§ PROMPT: Only the lines from the one with "yellow cup: 4 -> 6" to the end of the data below should be given again, exactly, with both ends included and pictures omitted.

§ Extracted data entries:

+++

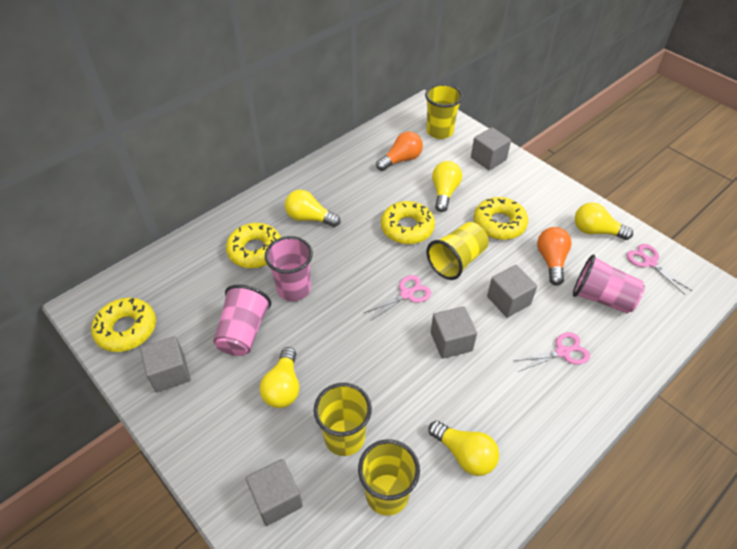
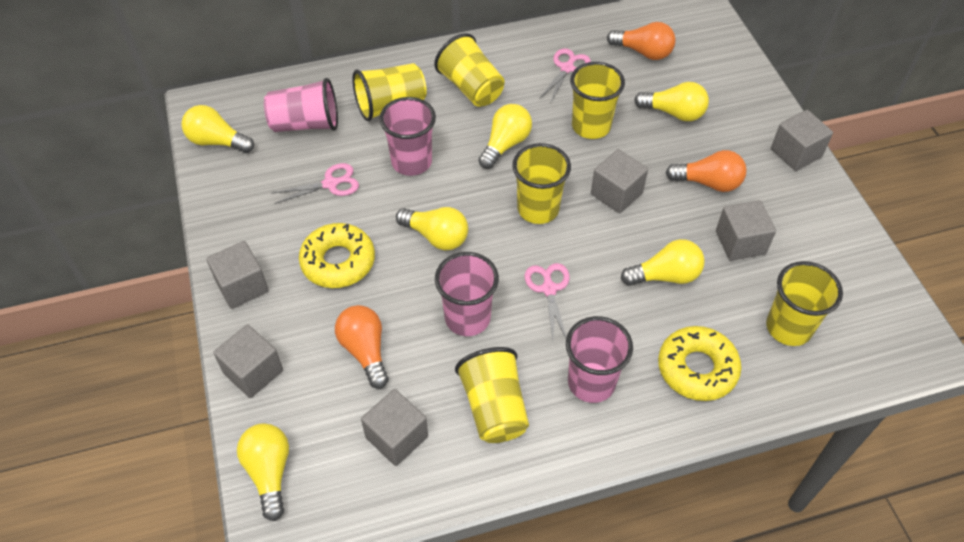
grey cube: 5 -> 6
orange light bulb: 2 -> 3
pink cup: 3 -> 4
yellow cup: 4 -> 6
yellow donut: 4 -> 2
yellow light bulb: 5 -> 6

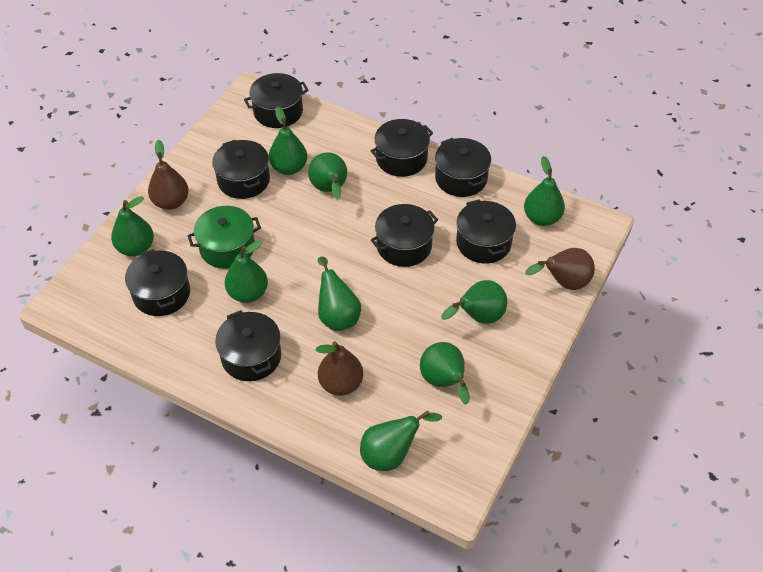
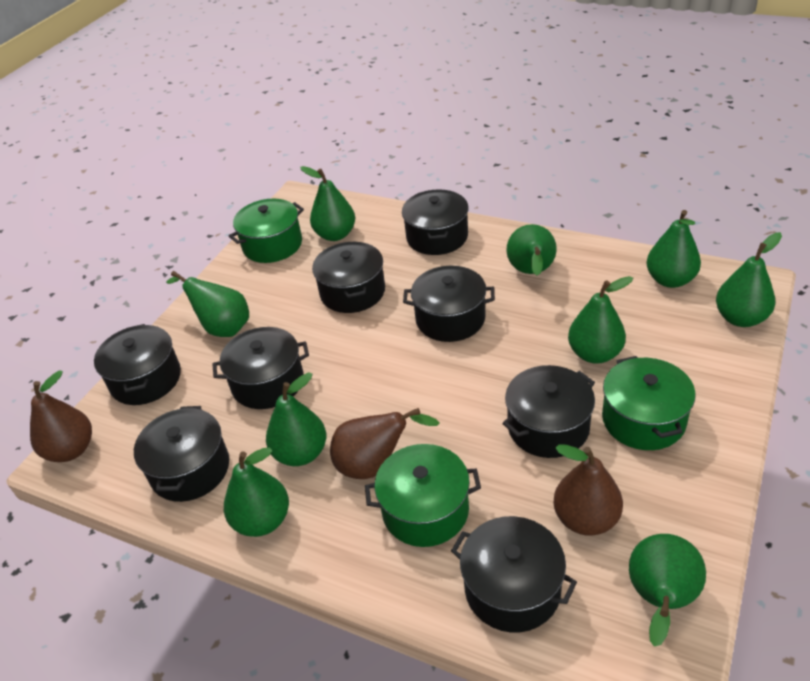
green pot: 1 -> 3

+++

§ ANSWER BOX:
yellow cup: 4 -> 6
yellow donut: 4 -> 2
yellow light bulb: 5 -> 6

green pot: 1 -> 3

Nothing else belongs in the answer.